(Object state comparisons)

┌──

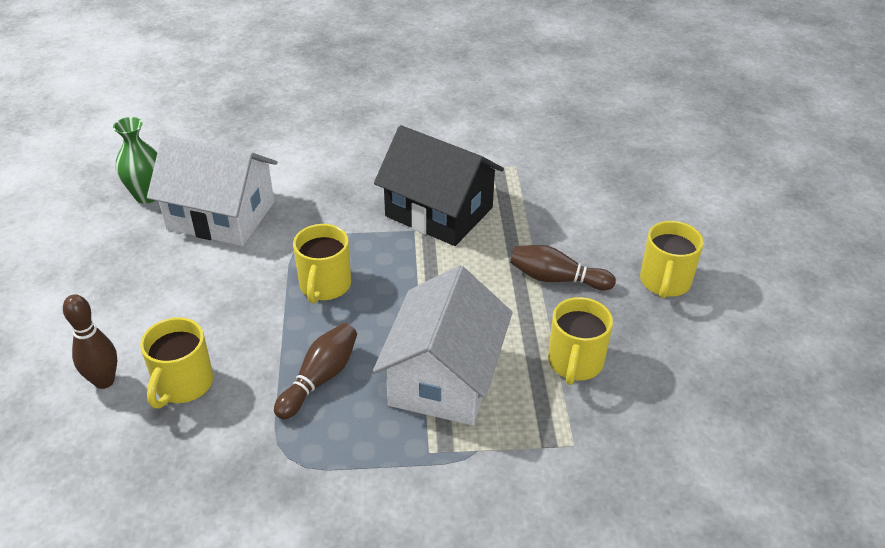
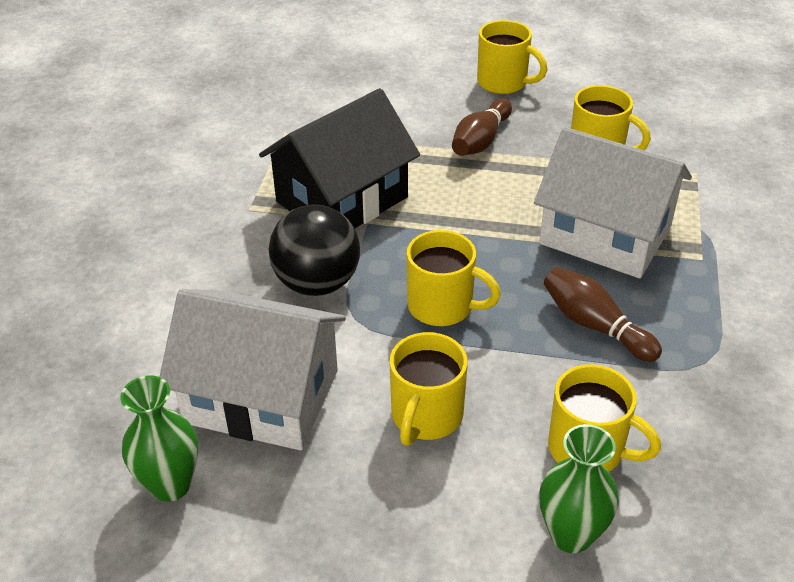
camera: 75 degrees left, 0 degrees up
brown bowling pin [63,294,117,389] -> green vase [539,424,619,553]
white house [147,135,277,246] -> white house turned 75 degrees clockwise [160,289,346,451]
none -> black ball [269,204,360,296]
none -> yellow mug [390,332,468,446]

└──

• _What the task asks_:
Drop the images and return the data verbatim.

• _Answer to the problem_:
camera: 75 degrees left, 0 degrees up
brown bowling pin [63,294,117,389] -> green vase [539,424,619,553]
white house [147,135,277,246] -> white house turned 75 degrees clockwise [160,289,346,451]
none -> black ball [269,204,360,296]
none -> yellow mug [390,332,468,446]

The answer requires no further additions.